------ DATA SECTION

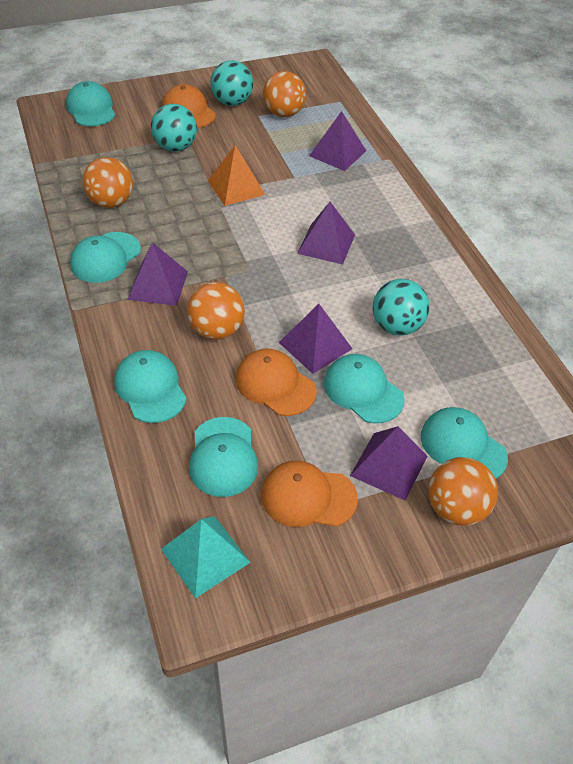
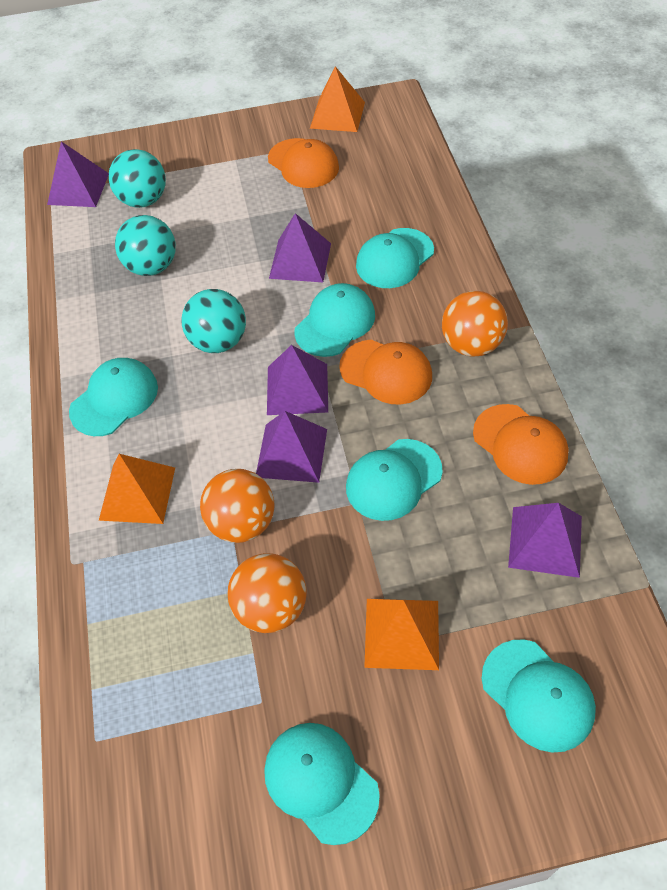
orange ball: 4 -> 3
orange pyramid: 1 -> 3
turquoise pyramid: 1 -> 0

------------

Without copying any picture, repeat the full listing above word for word.

## SOLUTION
orange ball: 4 -> 3
orange pyramid: 1 -> 3
turquoise pyramid: 1 -> 0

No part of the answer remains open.